» Assignment
Exclude the pictures, then repeat exactly each line from the one containing "Final Photos: [240,124,504,318]" to the final line of the records that follow.

[Stored data entries]
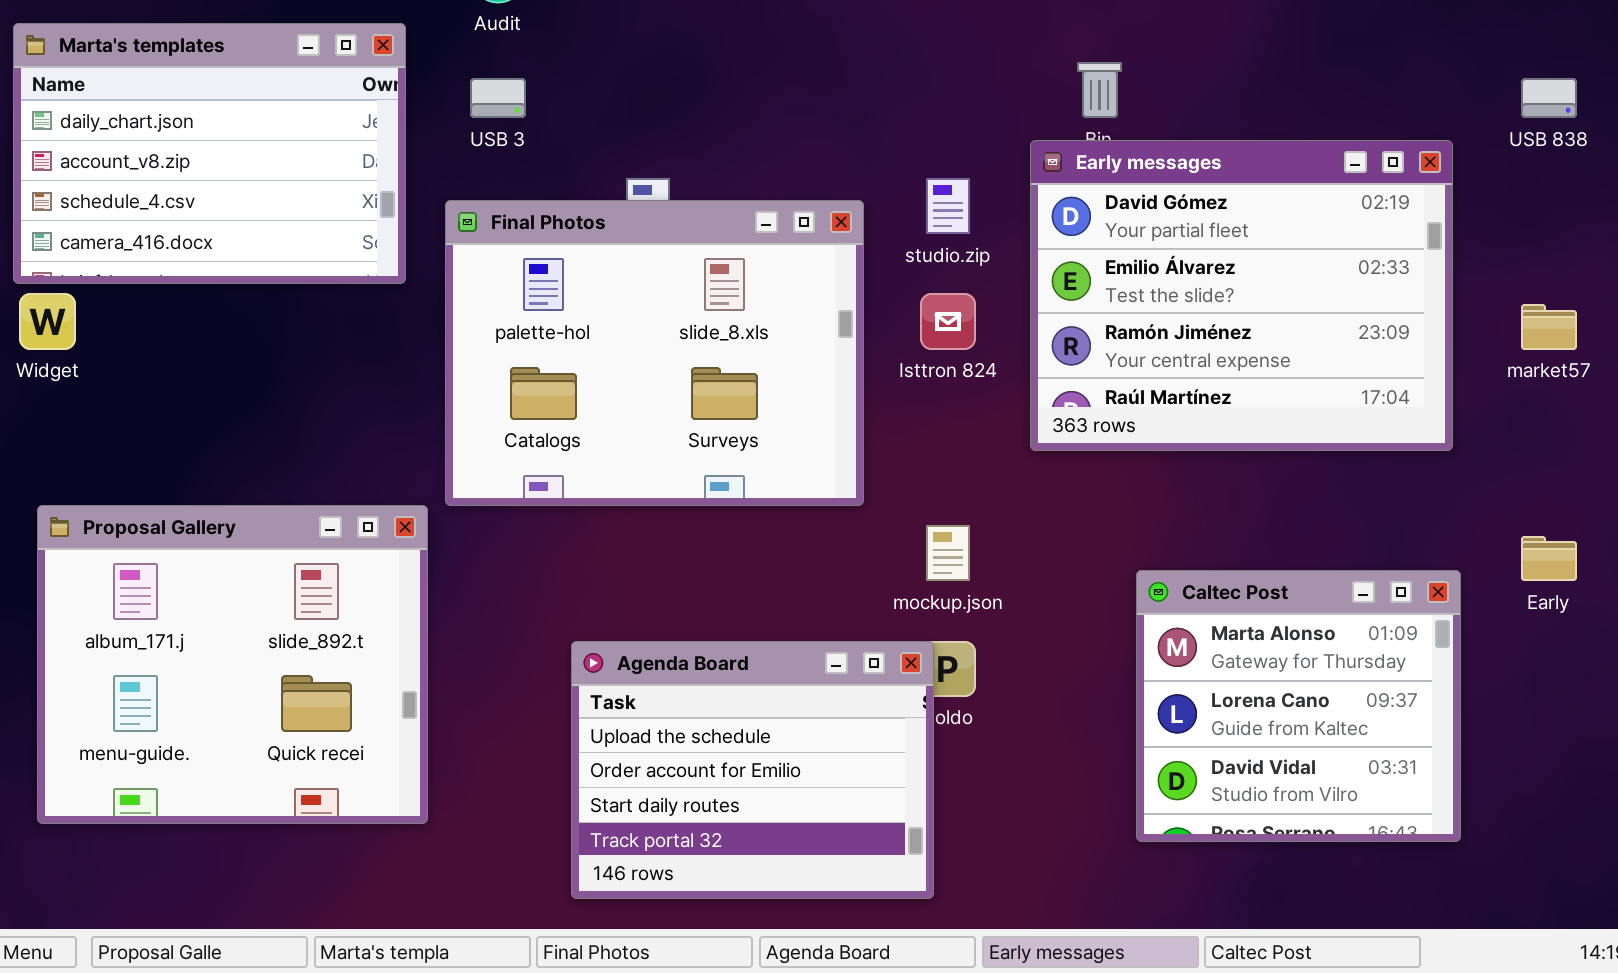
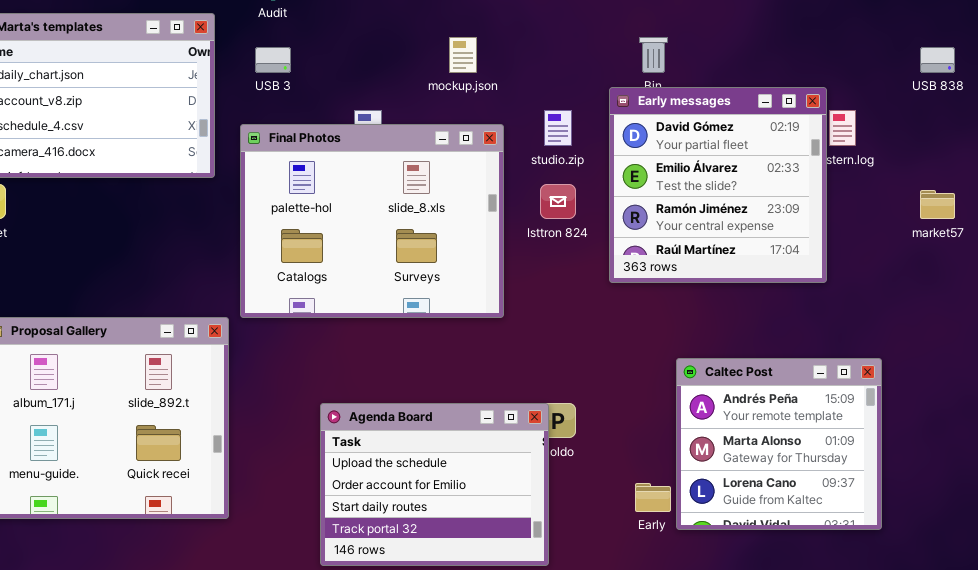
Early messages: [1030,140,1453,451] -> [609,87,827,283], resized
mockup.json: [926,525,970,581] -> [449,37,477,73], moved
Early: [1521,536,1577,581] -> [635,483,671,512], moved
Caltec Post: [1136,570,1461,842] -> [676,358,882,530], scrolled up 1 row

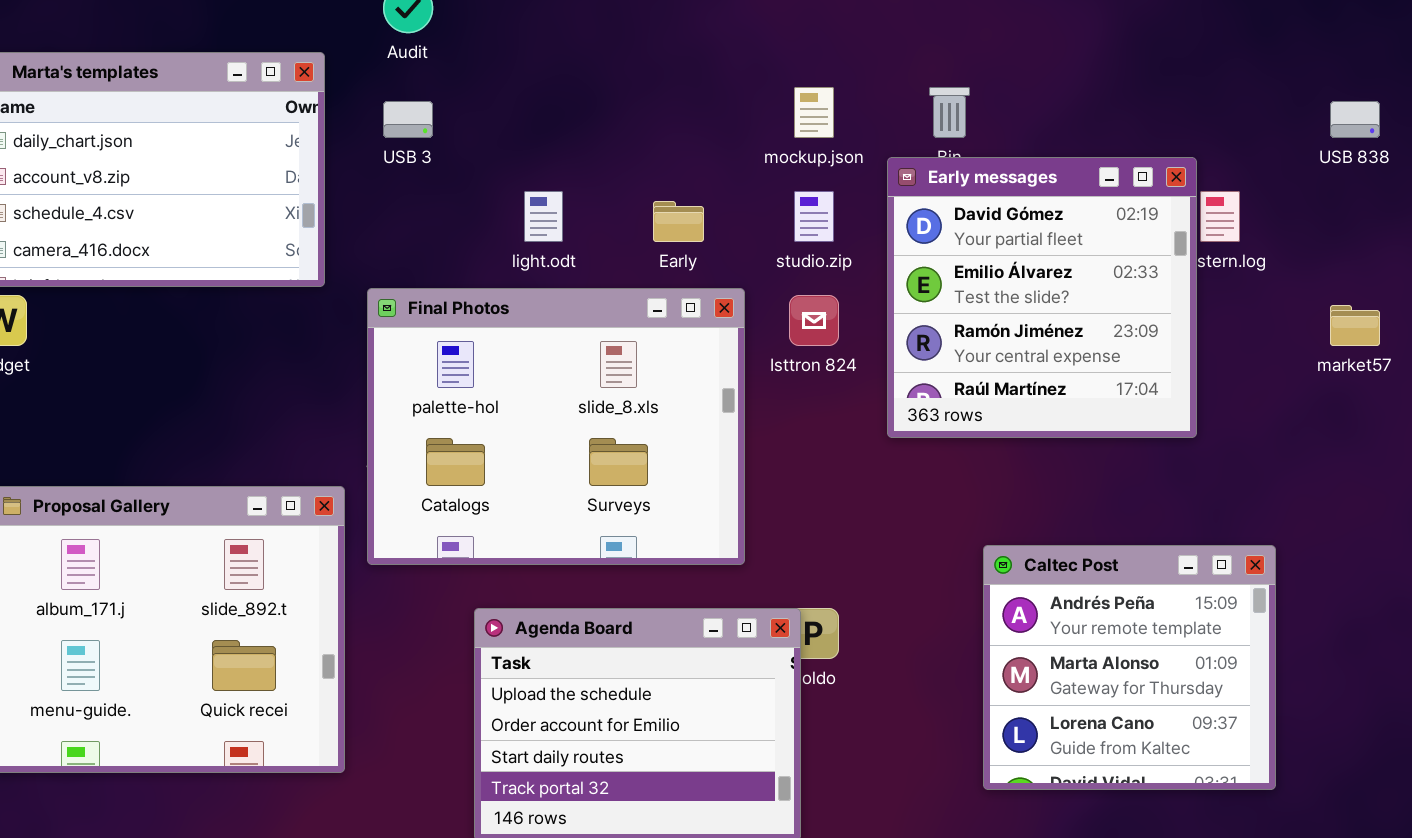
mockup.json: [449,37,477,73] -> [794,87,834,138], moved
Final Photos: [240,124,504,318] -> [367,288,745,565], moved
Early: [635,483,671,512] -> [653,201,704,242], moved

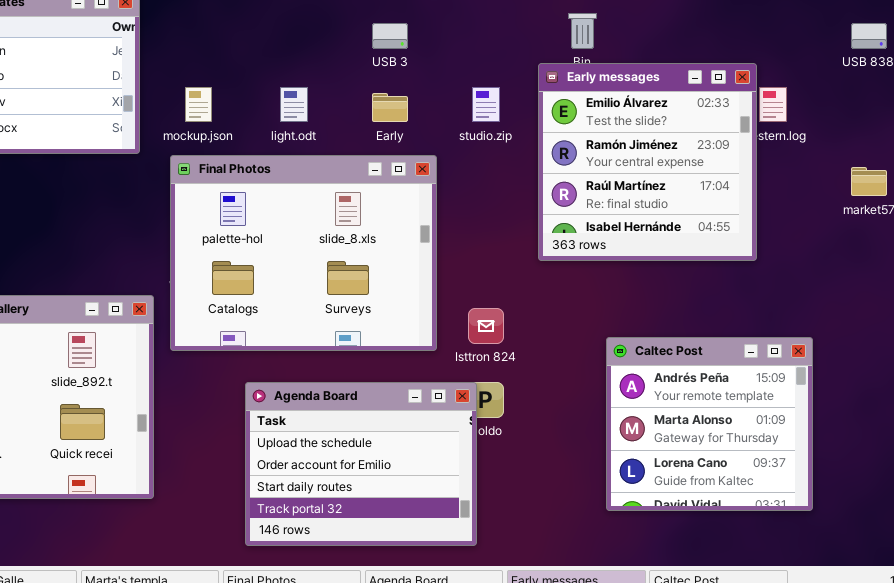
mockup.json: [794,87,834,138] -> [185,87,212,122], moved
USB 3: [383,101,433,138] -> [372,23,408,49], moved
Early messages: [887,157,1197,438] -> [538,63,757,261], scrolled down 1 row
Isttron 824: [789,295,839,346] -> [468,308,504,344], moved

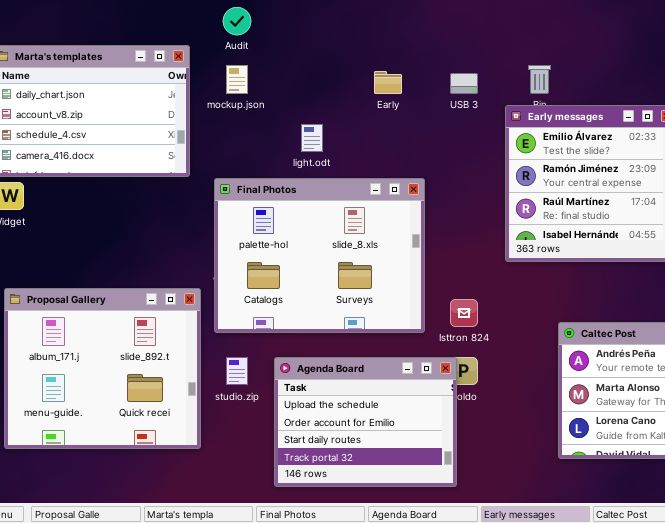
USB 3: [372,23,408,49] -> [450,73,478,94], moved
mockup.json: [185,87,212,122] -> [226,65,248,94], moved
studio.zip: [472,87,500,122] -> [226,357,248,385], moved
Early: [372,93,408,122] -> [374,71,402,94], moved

» Written answer
Final Photos: [240,124,504,318] -> [367,288,745,565], moved
Early: [635,483,671,512] -> [653,201,704,242], moved

mockup.json: [794,87,834,138] -> [185,87,212,122], moved
USB 3: [383,101,433,138] -> [372,23,408,49], moved
Early messages: [887,157,1197,438] -> [538,63,757,261], scrolled down 1 row
Isttron 824: [789,295,839,346] -> [468,308,504,344], moved

USB 3: [372,23,408,49] -> [450,73,478,94], moved
mockup.json: [185,87,212,122] -> [226,65,248,94], moved
studio.zip: [472,87,500,122] -> [226,357,248,385], moved
Early: [372,93,408,122] -> [374,71,402,94], moved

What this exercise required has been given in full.